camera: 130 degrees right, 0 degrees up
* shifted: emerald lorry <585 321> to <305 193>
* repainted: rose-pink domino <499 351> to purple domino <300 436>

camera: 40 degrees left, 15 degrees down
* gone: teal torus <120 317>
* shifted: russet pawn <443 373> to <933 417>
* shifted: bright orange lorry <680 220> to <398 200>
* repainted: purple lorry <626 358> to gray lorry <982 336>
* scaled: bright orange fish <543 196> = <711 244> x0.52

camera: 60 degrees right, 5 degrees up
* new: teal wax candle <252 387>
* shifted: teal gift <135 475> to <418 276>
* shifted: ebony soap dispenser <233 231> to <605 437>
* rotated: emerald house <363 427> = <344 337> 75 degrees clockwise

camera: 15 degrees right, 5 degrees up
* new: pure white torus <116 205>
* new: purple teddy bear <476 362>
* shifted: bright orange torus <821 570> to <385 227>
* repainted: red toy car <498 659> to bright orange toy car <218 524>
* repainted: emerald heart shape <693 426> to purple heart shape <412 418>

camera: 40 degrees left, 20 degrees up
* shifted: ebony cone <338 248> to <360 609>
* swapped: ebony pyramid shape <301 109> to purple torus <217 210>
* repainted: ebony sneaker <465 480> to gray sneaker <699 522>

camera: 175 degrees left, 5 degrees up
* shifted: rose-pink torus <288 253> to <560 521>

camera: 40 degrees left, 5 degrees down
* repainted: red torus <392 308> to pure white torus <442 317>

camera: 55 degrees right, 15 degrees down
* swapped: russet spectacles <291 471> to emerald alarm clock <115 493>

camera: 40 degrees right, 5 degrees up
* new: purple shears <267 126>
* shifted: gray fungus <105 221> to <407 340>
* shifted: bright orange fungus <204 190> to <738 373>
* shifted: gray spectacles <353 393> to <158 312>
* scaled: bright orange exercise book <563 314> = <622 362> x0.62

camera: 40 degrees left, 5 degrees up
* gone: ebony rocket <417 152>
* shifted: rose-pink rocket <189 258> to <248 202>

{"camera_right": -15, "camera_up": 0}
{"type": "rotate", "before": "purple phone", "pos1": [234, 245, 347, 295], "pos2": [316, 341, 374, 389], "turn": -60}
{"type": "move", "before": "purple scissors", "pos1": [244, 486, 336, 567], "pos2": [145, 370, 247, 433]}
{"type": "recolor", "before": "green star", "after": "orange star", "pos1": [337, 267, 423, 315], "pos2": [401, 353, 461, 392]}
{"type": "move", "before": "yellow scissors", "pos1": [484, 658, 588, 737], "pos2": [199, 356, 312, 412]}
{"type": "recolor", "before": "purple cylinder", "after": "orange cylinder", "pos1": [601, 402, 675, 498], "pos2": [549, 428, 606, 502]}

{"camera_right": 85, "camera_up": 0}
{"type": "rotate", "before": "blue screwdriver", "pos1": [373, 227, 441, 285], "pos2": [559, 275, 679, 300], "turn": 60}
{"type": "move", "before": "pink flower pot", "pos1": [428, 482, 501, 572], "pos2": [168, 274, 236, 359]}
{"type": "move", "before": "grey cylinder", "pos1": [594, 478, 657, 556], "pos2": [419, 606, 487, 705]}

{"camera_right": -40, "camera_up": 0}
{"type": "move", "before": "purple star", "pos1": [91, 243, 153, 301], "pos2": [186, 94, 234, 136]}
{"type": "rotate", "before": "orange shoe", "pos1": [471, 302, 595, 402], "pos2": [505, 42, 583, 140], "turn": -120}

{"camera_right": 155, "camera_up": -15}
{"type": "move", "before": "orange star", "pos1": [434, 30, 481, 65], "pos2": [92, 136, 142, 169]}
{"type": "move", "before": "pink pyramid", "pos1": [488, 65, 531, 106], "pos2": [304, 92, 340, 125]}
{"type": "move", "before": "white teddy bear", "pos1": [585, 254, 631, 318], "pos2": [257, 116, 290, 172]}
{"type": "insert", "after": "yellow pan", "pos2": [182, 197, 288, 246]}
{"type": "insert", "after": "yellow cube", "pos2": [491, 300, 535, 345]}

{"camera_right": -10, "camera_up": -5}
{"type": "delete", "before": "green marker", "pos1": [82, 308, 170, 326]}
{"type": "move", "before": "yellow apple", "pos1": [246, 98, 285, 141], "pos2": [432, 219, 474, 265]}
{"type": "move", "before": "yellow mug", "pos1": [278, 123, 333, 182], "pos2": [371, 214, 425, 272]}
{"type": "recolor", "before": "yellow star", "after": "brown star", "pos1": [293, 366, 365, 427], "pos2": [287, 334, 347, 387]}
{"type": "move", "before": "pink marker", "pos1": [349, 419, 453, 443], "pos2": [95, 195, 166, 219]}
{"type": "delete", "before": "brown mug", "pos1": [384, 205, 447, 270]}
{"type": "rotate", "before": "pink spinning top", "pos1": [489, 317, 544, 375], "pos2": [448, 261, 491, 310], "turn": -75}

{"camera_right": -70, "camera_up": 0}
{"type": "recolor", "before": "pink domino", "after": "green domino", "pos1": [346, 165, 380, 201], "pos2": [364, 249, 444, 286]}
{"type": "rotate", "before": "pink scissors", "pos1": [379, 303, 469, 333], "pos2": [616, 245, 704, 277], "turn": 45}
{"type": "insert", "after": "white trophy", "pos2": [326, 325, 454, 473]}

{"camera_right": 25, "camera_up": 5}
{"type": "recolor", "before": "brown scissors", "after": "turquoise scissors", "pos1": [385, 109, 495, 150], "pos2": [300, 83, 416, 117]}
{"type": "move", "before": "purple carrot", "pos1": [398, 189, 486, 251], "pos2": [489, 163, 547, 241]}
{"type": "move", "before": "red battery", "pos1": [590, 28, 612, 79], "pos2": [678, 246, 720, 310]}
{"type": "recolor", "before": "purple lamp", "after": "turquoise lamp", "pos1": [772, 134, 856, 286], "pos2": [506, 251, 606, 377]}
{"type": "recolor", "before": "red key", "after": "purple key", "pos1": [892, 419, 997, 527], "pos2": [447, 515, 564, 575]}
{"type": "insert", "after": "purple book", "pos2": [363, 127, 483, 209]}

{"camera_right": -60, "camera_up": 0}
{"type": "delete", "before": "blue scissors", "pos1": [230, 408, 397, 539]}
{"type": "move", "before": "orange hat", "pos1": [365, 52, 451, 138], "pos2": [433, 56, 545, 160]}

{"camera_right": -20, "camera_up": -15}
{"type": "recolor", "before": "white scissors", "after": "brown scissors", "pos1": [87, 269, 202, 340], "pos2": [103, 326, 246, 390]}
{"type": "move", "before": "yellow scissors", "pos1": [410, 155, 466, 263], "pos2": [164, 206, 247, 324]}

-------

▶ **Task description**: Output the full listing exactly, please.

▶ **Answer to this problem**:
camera: 130 degrees right, 0 degrees up
* shifted: emerald lorry <585 321> to <305 193>
* repainted: rose-pink domino <499 351> to purple domino <300 436>

camera: 40 degrees left, 15 degrees down
* gone: teal torus <120 317>
* shifted: russet pawn <443 373> to <933 417>
* shifted: bright orange lorry <680 220> to <398 200>
* repainted: purple lorry <626 358> to gray lorry <982 336>
* scaled: bright orange fish <543 196> = <711 244> x0.52

camera: 60 degrees right, 5 degrees up
* new: teal wax candle <252 387>
* shifted: teal gift <135 475> to <418 276>
* shifted: ebony soap dispenser <233 231> to <605 437>
* rotated: emerald house <363 427> = <344 337> 75 degrees clockwise

camera: 15 degrees right, 5 degrees up
* new: pure white torus <116 205>
* new: purple teddy bear <476 362>
* shifted: bright orange torus <821 570> to <385 227>
* repainted: red toy car <498 659> to bright orange toy car <218 524>
* repainted: emerald heart shape <693 426> to purple heart shape <412 418>

camera: 40 degrees left, 20 degrees up
* shifted: ebony cone <338 248> to <360 609>
* swapped: ebony pyramid shape <301 109> to purple torus <217 210>
* repainted: ebony sneaker <465 480> to gray sneaker <699 522>

camera: 175 degrees left, 5 degrees up
* shifted: rose-pink torus <288 253> to <560 521>

camera: 40 degrees left, 5 degrees down
* repainted: red torus <392 308> to pure white torus <442 317>

camera: 55 degrees right, 15 degrees down
* swapped: russet spectacles <291 471> to emerald alarm clock <115 493>

camera: 40 degrees right, 5 degrees up
* new: purple shears <267 126>
* shifted: gray fungus <105 221> to <407 340>
* shifted: bright orange fungus <204 190> to <738 373>
* shifted: gray spectacles <353 393> to <158 312>
* scaled: bright orange exercise book <563 314> = <622 362> x0.62

camera: 40 degrees left, 5 degrees up
* gone: ebony rocket <417 152>
* shifted: rose-pink rocket <189 258> to <248 202>

{"camera_right": -15, "camera_up": 0}
{"type": "rotate", "before": "purple phone", "pos1": [234, 245, 347, 295], "pos2": [316, 341, 374, 389], "turn": -60}
{"type": "move", "before": "purple scissors", "pos1": [244, 486, 336, 567], "pos2": [145, 370, 247, 433]}
{"type": "recolor", "before": "green star", "after": "orange star", "pos1": [337, 267, 423, 315], "pos2": [401, 353, 461, 392]}
{"type": "move", "before": "yellow scissors", "pos1": [484, 658, 588, 737], "pos2": [199, 356, 312, 412]}
{"type": "recolor", "before": "purple cylinder", "after": "orange cylinder", "pos1": [601, 402, 675, 498], "pos2": [549, 428, 606, 502]}

{"camera_right": 85, "camera_up": 0}
{"type": "rotate", "before": "blue screwdriver", "pos1": [373, 227, 441, 285], "pos2": [559, 275, 679, 300], "turn": 60}
{"type": "move", "before": "pink flower pot", "pos1": [428, 482, 501, 572], "pos2": [168, 274, 236, 359]}
{"type": "move", "before": "grey cylinder", "pos1": [594, 478, 657, 556], "pos2": [419, 606, 487, 705]}

{"camera_right": -40, "camera_up": 0}
{"type": "move", "before": "purple star", "pos1": [91, 243, 153, 301], "pos2": [186, 94, 234, 136]}
{"type": "rotate", "before": "orange shoe", "pos1": [471, 302, 595, 402], "pos2": [505, 42, 583, 140], "turn": -120}

{"camera_right": 155, "camera_up": -15}
{"type": "move", "before": "orange star", "pos1": [434, 30, 481, 65], "pos2": [92, 136, 142, 169]}
{"type": "move", "before": "pink pyramid", "pos1": [488, 65, 531, 106], "pos2": [304, 92, 340, 125]}
{"type": "move", "before": "white teddy bear", "pos1": [585, 254, 631, 318], "pos2": [257, 116, 290, 172]}
{"type": "insert", "after": "yellow pan", "pos2": [182, 197, 288, 246]}
{"type": "insert", "after": "yellow cube", "pos2": [491, 300, 535, 345]}

{"camera_right": -10, "camera_up": -5}
{"type": "delete", "before": "green marker", "pos1": [82, 308, 170, 326]}
{"type": "move", "before": "yellow apple", "pos1": [246, 98, 285, 141], "pos2": [432, 219, 474, 265]}
{"type": "move", "before": "yellow mug", "pos1": [278, 123, 333, 182], "pos2": [371, 214, 425, 272]}
{"type": "recolor", "before": "yellow star", "after": "brown star", "pos1": [293, 366, 365, 427], "pos2": [287, 334, 347, 387]}
{"type": "move", "before": "pink marker", "pos1": [349, 419, 453, 443], "pos2": [95, 195, 166, 219]}
{"type": "delete", "before": "brown mug", "pos1": [384, 205, 447, 270]}
{"type": "rotate", "before": "pink spinning top", "pos1": [489, 317, 544, 375], "pos2": [448, 261, 491, 310], "turn": -75}

{"camera_right": -70, "camera_up": 0}
{"type": "recolor", "before": "pink domino", "after": "green domino", "pos1": [346, 165, 380, 201], "pos2": [364, 249, 444, 286]}
{"type": "rotate", "before": "pink scissors", "pos1": [379, 303, 469, 333], "pos2": [616, 245, 704, 277], "turn": 45}
{"type": "insert", "after": "white trophy", "pos2": [326, 325, 454, 473]}

{"camera_right": 25, "camera_up": 5}
{"type": "recolor", "before": "brown scissors", "after": "turquoise scissors", "pos1": [385, 109, 495, 150], "pos2": [300, 83, 416, 117]}
{"type": "move", "before": "purple carrot", "pos1": [398, 189, 486, 251], "pos2": [489, 163, 547, 241]}
{"type": "move", "before": "red battery", "pos1": [590, 28, 612, 79], "pos2": [678, 246, 720, 310]}
{"type": "recolor", "before": "purple lamp", "after": "turquoise lamp", "pos1": [772, 134, 856, 286], "pos2": [506, 251, 606, 377]}
{"type": "recolor", "before": "red key", "after": "purple key", "pos1": [892, 419, 997, 527], "pos2": [447, 515, 564, 575]}
{"type": "insert", "after": "purple book", "pos2": [363, 127, 483, 209]}

{"camera_right": -60, "camera_up": 0}
{"type": "delete", "before": "blue scissors", "pos1": [230, 408, 397, 539]}
{"type": "move", "before": "orange hat", "pos1": [365, 52, 451, 138], "pos2": [433, 56, 545, 160]}

{"camera_right": -20, "camera_up": -15}
{"type": "recolor", "before": "white scissors", "after": "brown scissors", "pos1": [87, 269, 202, 340], "pos2": [103, 326, 246, 390]}
{"type": "move", "before": "yellow scissors", "pos1": [410, 155, 466, 263], "pos2": [164, 206, 247, 324]}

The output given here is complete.